> About this exercise:
Go through the listing below and count each line with the word "none" in it; return only the count.

> Data for this exercise:
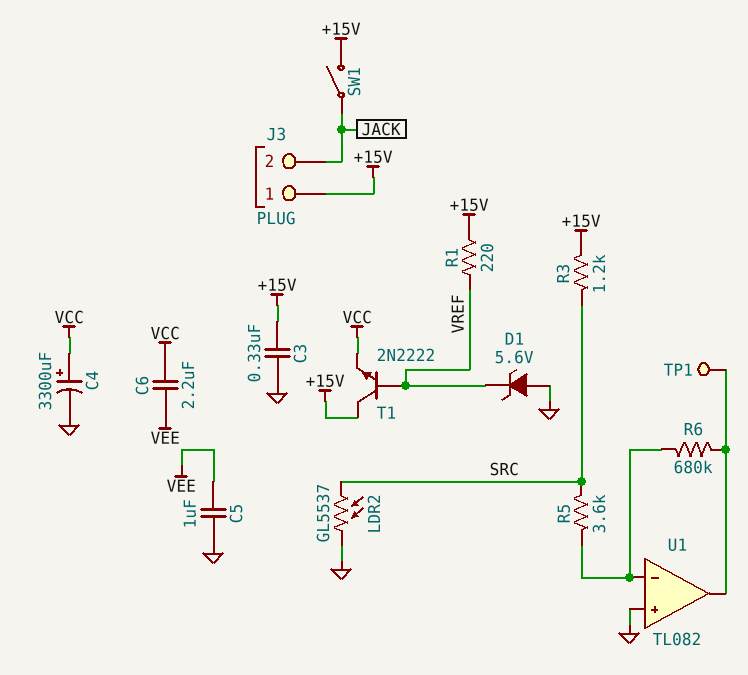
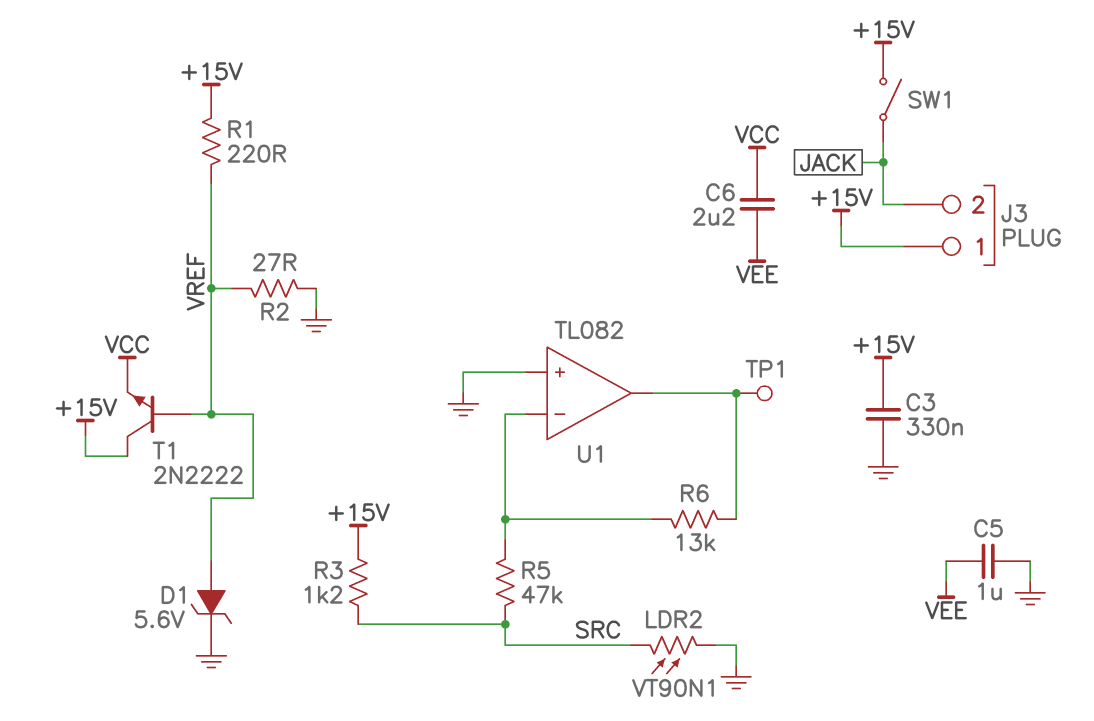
C4: 3300uF (plus VCC, minus GND) -> none
D1: zener 5.6V (A GND, K VREF) -> zener 5.6V (A VREF, K GND)
LDR2: GL5537 (GND, SRC) -> VT90N1 (GND, SRC)
R2: none -> 27 (GND, VREF)
R5: 3.6k (SRC, U1/in-) -> 47k (SRC, U1/in-)
R6: 680k (U1/in-, U1/out) -> 13k (U1/in-, U1/out)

> Your response:
2